- **Brief**:
From the first line to the last, copy the material exactly and leave the pictures out.

- **Dataset excerpts**:

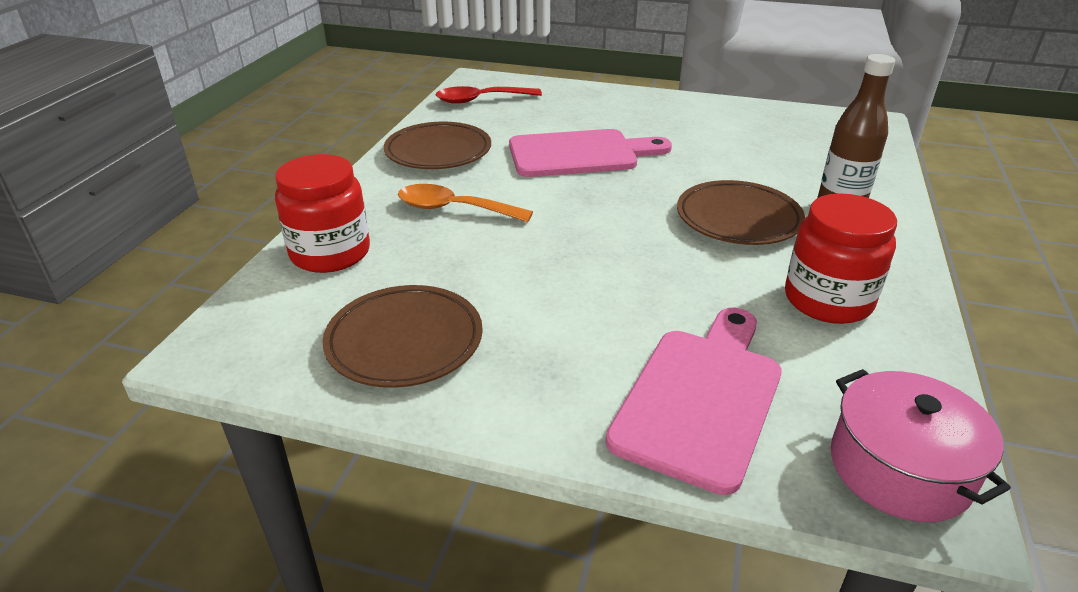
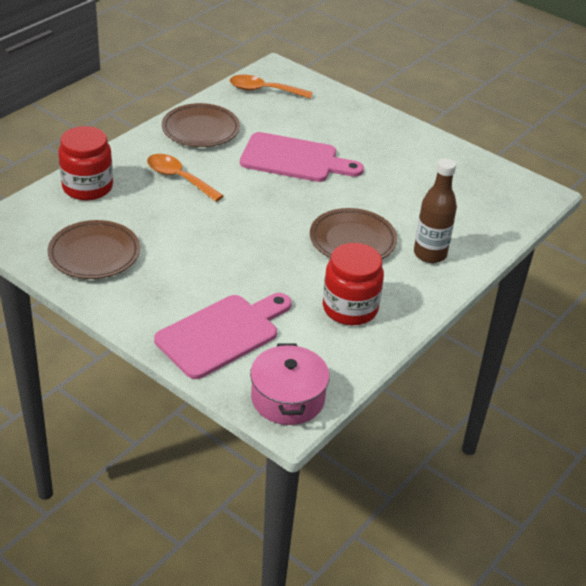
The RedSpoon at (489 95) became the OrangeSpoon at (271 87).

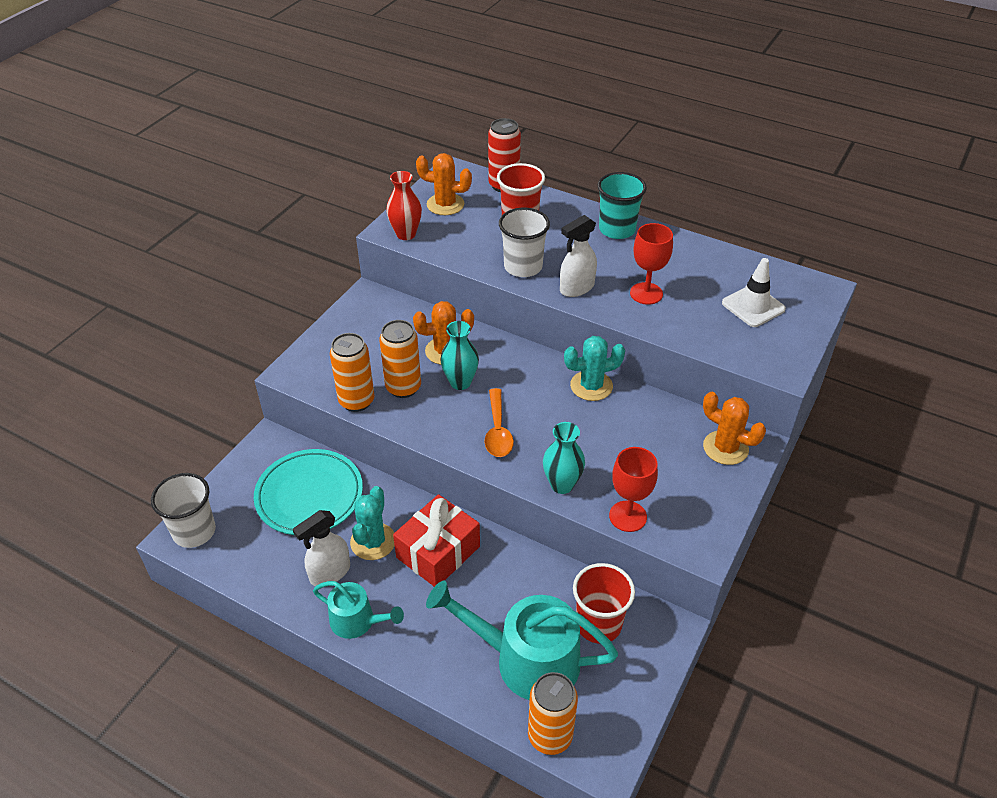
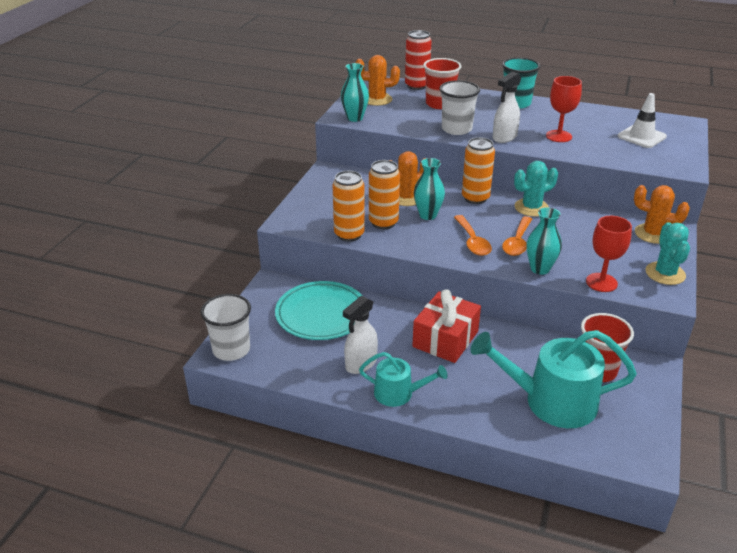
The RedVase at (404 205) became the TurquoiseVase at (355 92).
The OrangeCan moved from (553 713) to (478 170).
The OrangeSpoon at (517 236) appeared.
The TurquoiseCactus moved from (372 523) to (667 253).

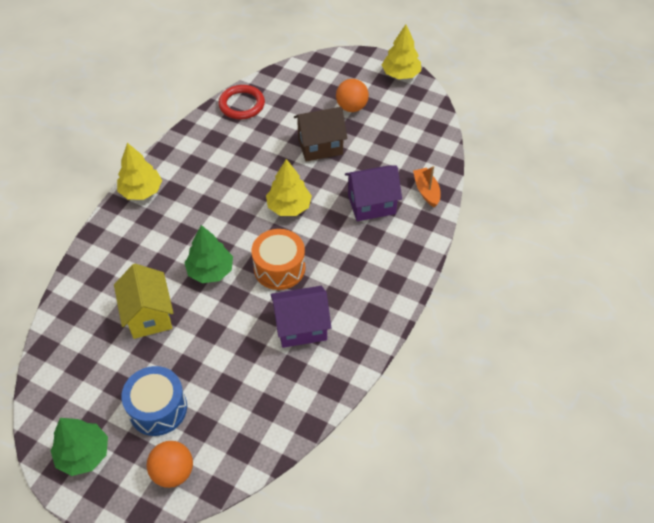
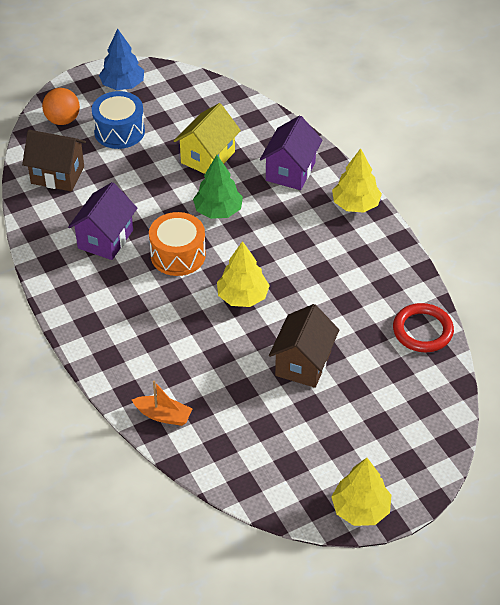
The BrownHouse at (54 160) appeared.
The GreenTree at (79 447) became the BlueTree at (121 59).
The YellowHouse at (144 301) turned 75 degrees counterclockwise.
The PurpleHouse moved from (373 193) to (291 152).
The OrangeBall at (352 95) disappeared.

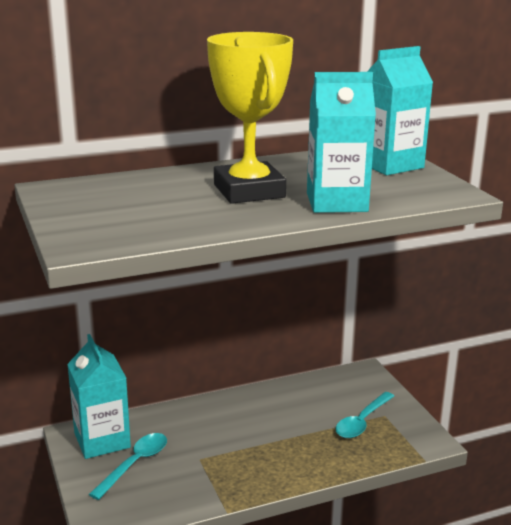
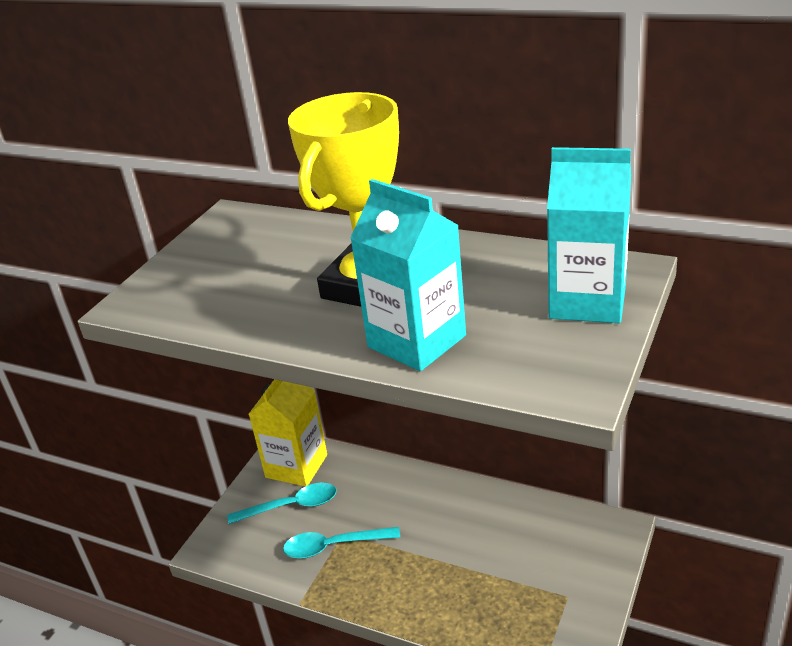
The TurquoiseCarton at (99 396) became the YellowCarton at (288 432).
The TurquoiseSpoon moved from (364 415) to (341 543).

- **Exercise output**:
The RedSpoon at (489 95) became the OrangeSpoon at (271 87).

The RedVase at (404 205) became the TurquoiseVase at (355 92).
The OrangeCan moved from (553 713) to (478 170).
The OrangeSpoon at (517 236) appeared.
The TurquoiseCactus moved from (372 523) to (667 253).

The BrownHouse at (54 160) appeared.
The GreenTree at (79 447) became the BlueTree at (121 59).
The YellowHouse at (144 301) turned 75 degrees counterclockwise.
The PurpleHouse moved from (373 193) to (291 152).
The OrangeBall at (352 95) disappeared.

The TurquoiseCarton at (99 396) became the YellowCarton at (288 432).
The TurquoiseSpoon moved from (364 415) to (341 543).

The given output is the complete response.